→ TASK DETAILS:
Return every line in the entries below where the word "turquoise" shows up.
•••••
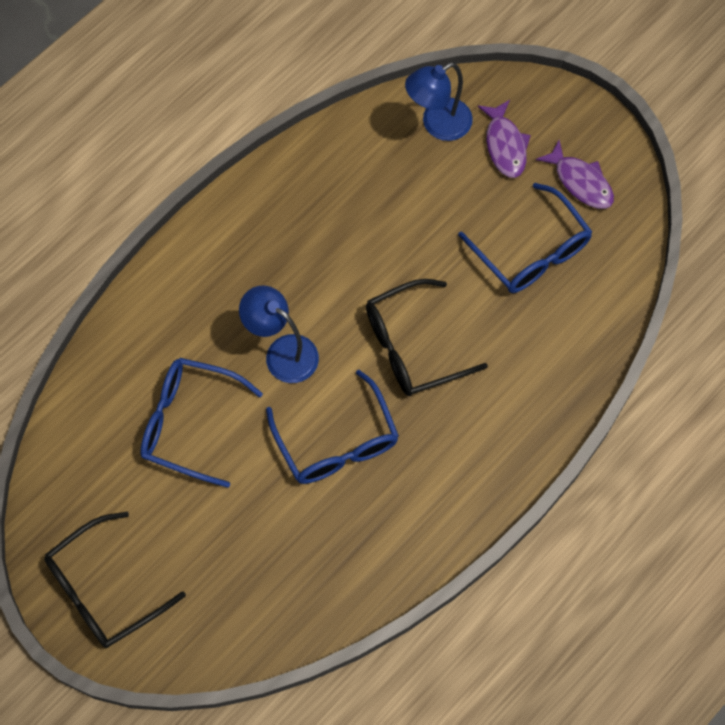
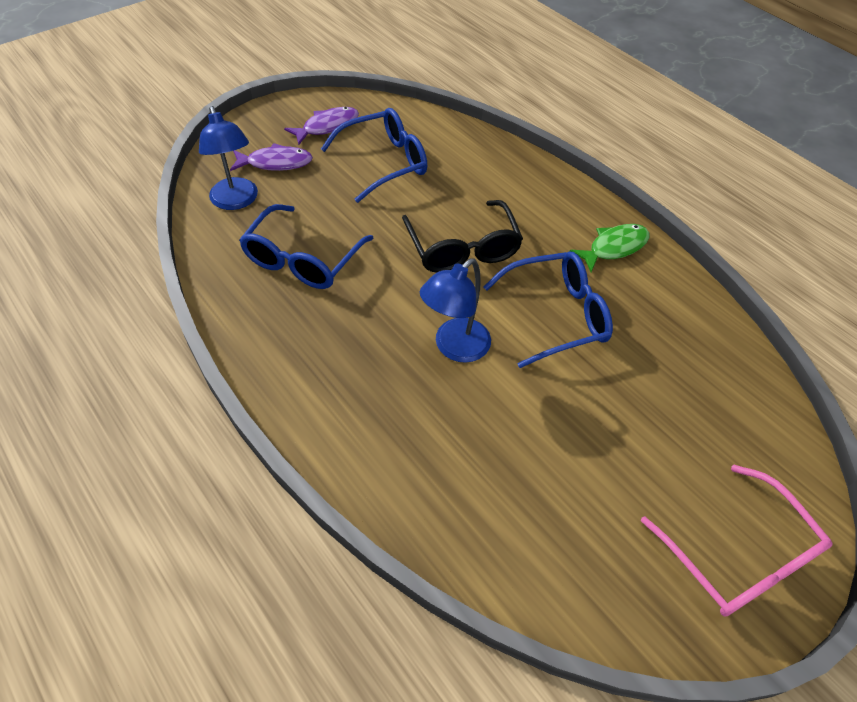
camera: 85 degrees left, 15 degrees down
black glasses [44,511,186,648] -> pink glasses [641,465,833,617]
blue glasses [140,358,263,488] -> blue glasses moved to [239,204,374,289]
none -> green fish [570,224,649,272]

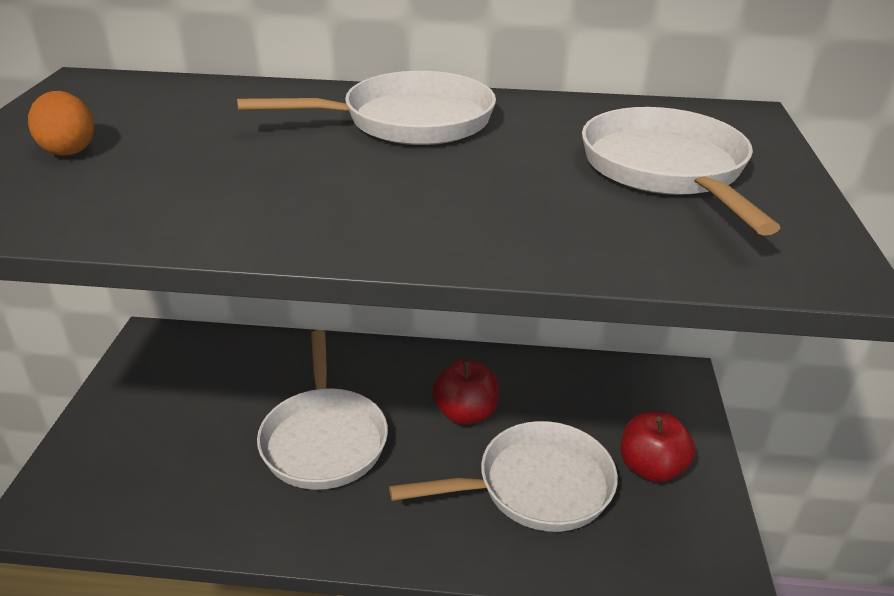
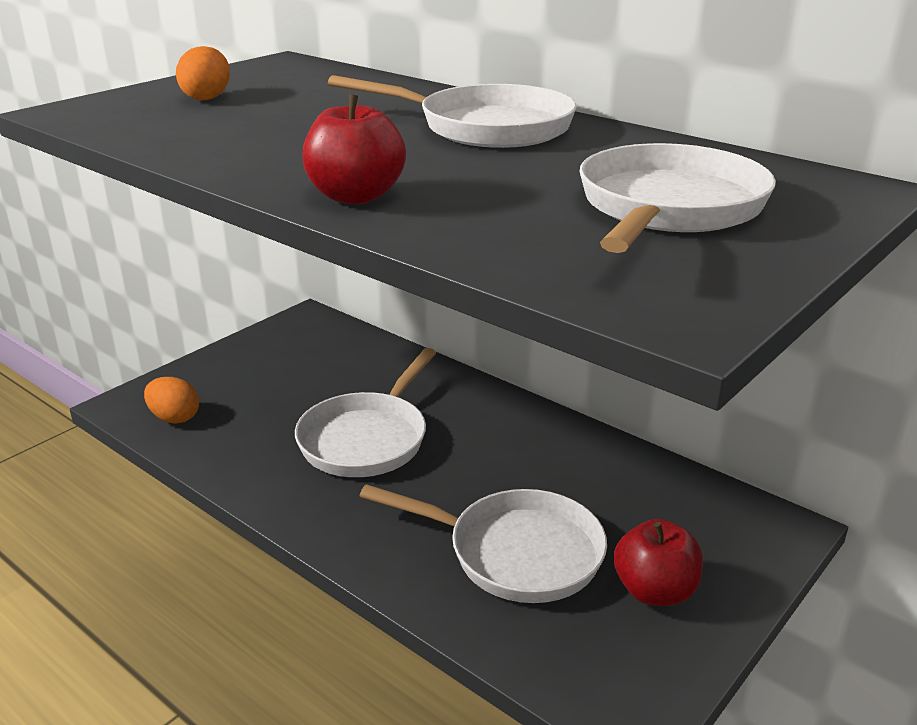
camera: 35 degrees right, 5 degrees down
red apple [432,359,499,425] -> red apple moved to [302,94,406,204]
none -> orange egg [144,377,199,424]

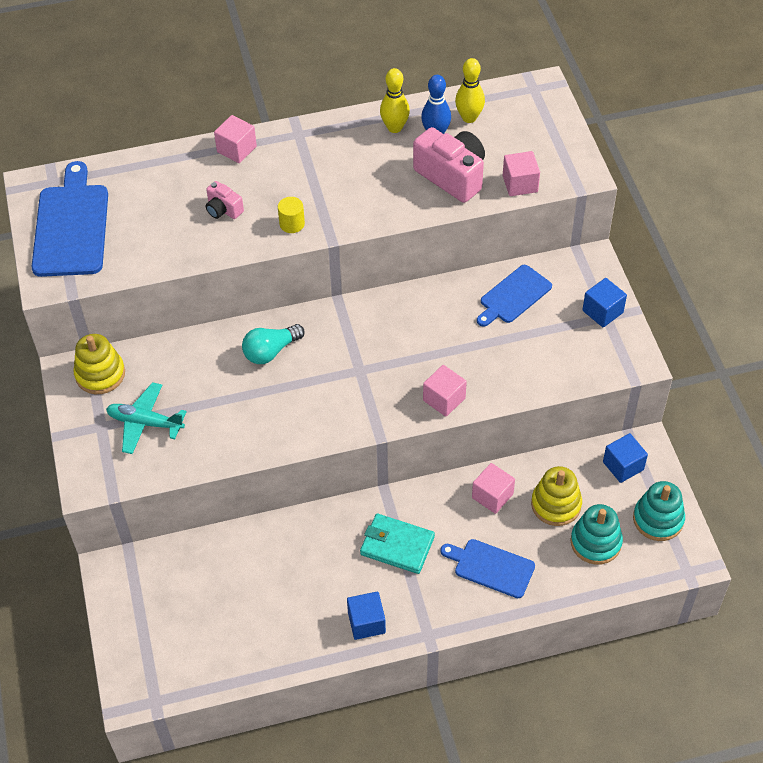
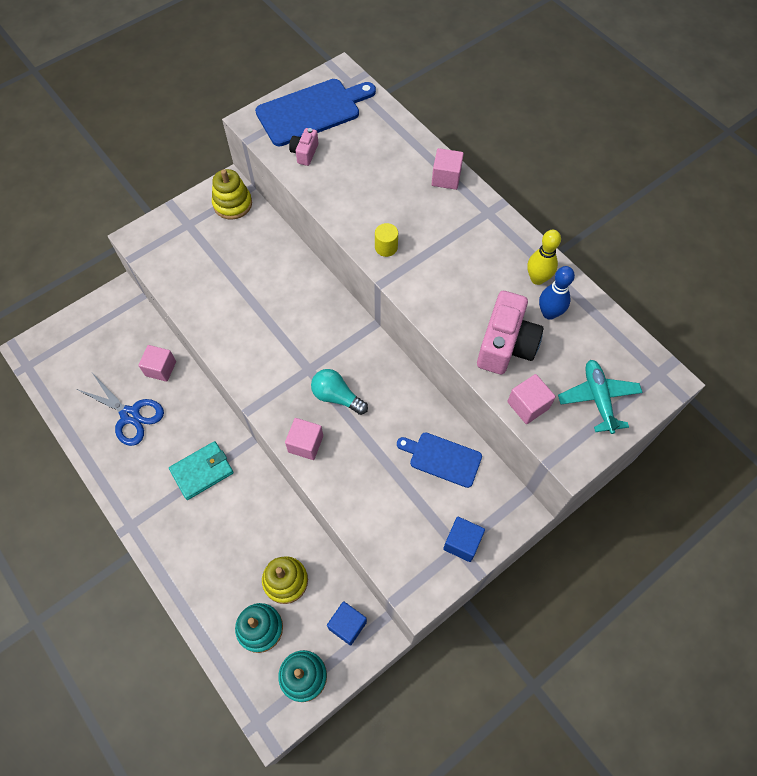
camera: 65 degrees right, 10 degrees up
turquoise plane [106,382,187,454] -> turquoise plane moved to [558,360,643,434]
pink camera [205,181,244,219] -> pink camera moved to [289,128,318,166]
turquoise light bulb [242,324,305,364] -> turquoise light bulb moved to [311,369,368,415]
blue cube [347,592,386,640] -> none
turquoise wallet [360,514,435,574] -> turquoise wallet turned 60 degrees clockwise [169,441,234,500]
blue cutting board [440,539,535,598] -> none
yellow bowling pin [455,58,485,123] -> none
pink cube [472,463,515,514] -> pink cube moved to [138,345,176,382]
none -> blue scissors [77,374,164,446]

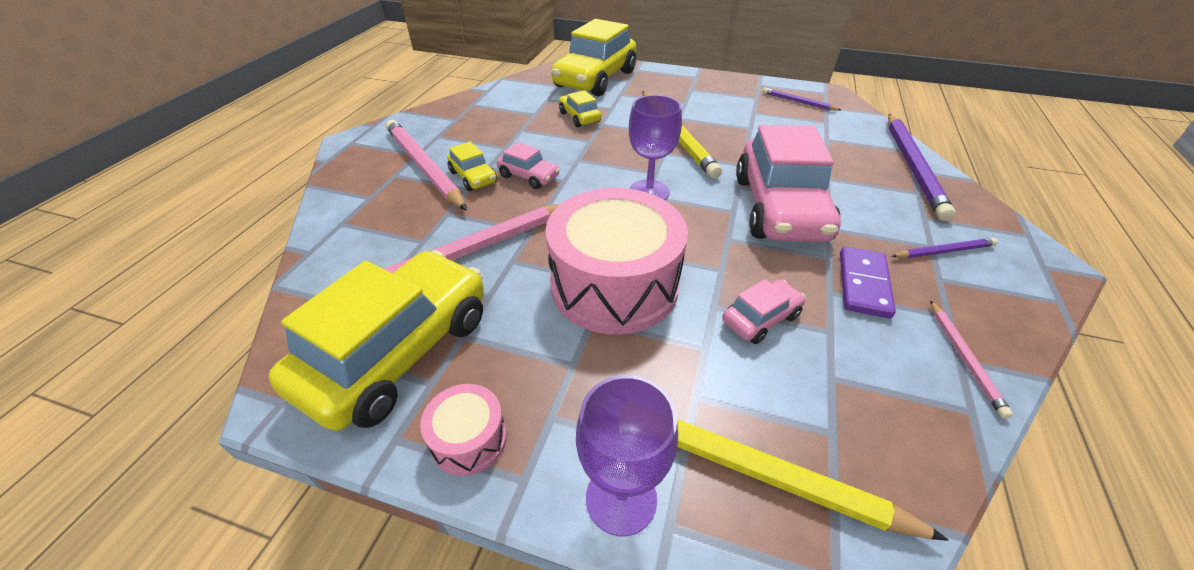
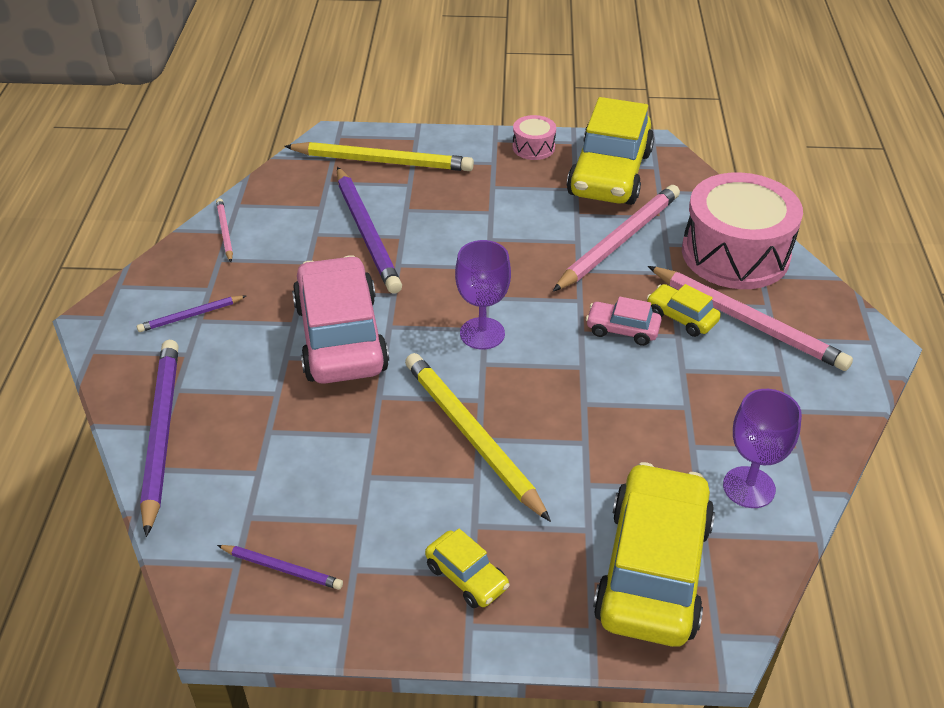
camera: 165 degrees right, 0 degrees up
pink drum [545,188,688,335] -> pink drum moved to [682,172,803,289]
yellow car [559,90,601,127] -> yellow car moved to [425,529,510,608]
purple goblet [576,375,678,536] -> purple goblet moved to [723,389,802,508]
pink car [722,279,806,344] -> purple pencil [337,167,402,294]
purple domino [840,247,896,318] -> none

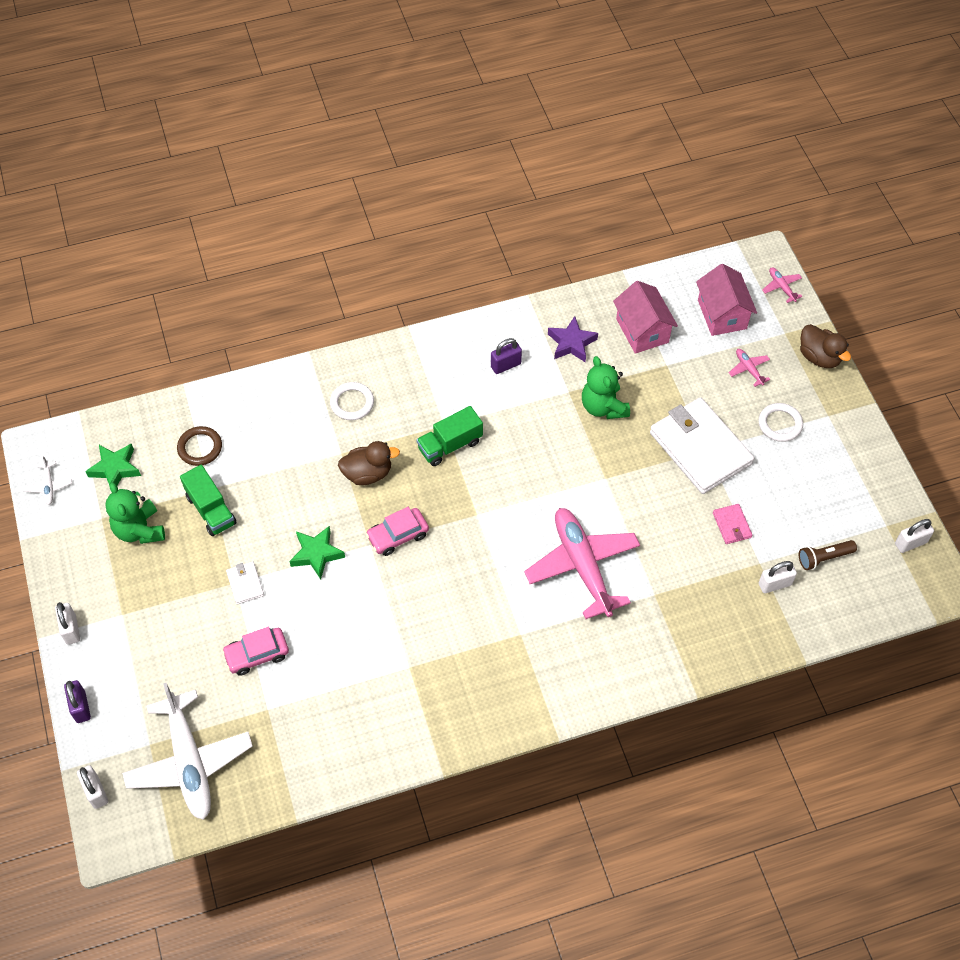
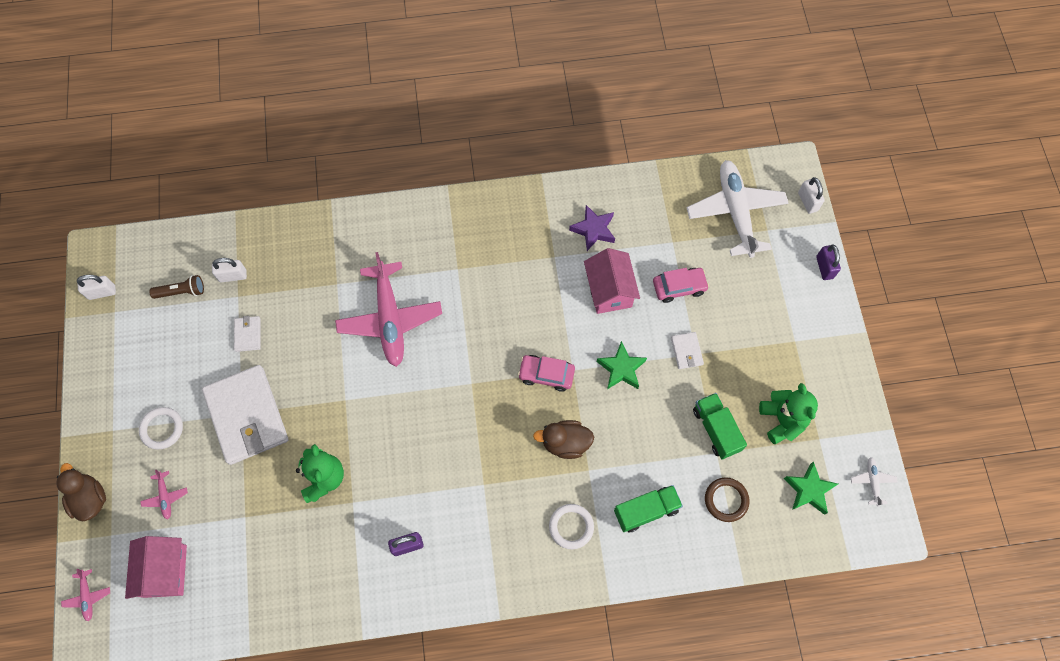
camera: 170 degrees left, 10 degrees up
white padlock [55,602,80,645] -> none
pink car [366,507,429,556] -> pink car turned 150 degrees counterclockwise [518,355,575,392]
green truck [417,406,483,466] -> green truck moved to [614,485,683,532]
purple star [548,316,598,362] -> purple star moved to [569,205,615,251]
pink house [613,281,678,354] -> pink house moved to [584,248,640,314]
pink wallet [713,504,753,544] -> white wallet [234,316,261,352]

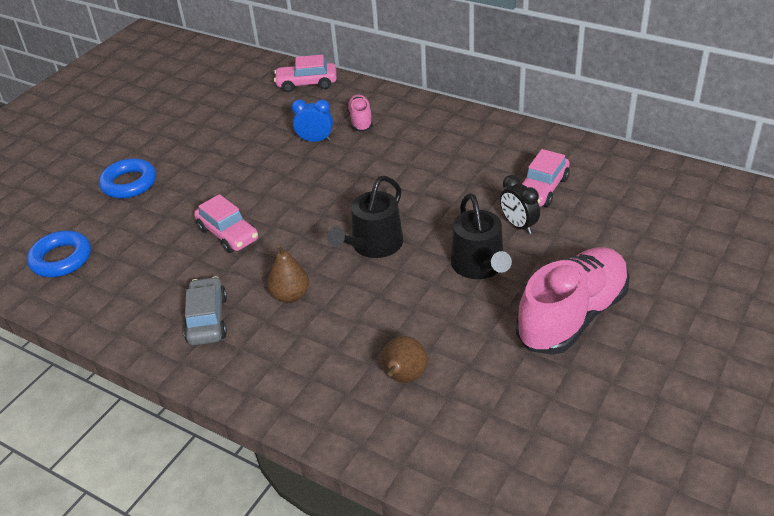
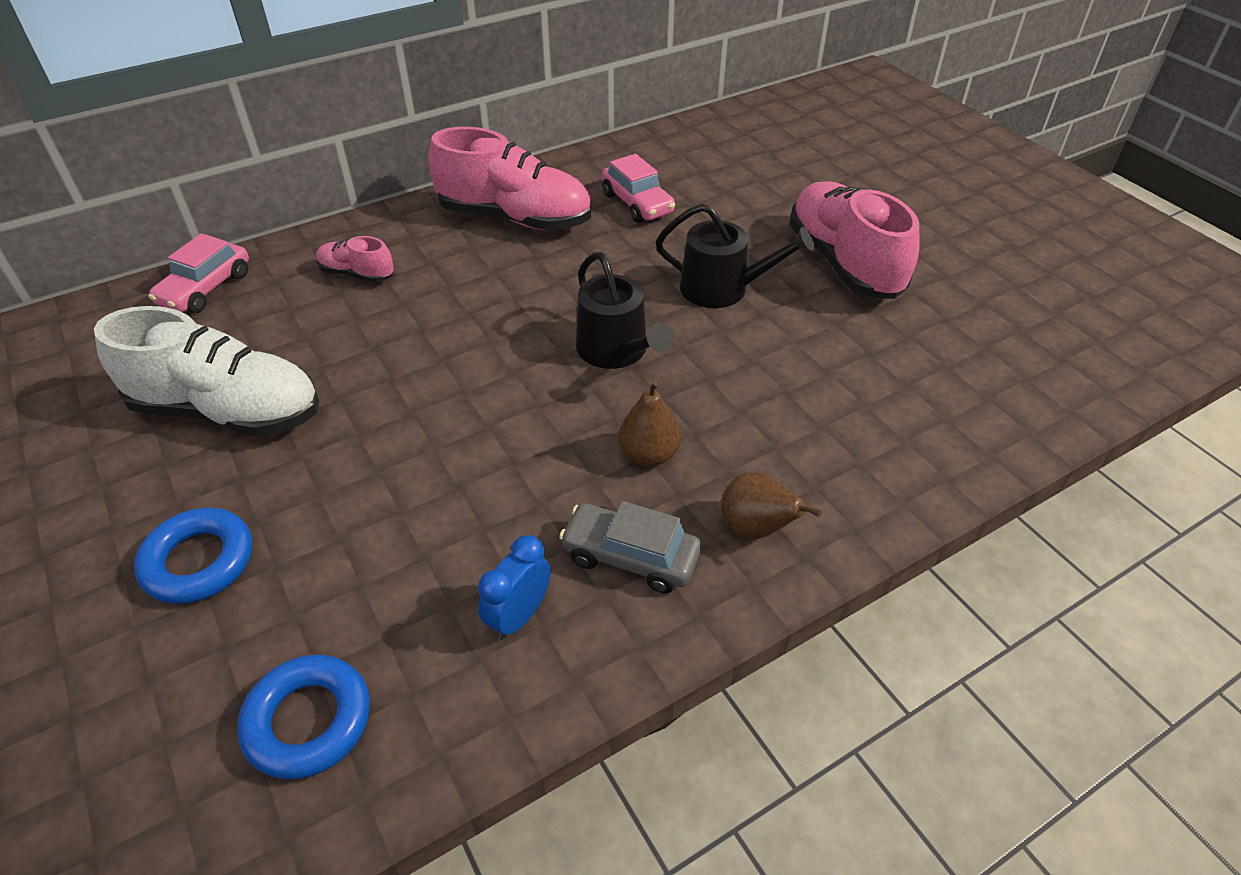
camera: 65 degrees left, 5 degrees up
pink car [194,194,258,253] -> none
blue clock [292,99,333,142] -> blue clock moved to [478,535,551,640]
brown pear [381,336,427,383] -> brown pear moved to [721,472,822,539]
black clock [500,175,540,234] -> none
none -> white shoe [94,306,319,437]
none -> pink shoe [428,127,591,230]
•••••
→ FINISHED EXERCISE:
turquoise plane [106,382,187,454] -> turquoise plane moved to [558,360,643,434]
turquoise light bulb [242,324,305,364] -> turquoise light bulb moved to [311,369,368,415]
turquoise wallet [360,514,435,574] -> turquoise wallet turned 60 degrees clockwise [169,441,234,500]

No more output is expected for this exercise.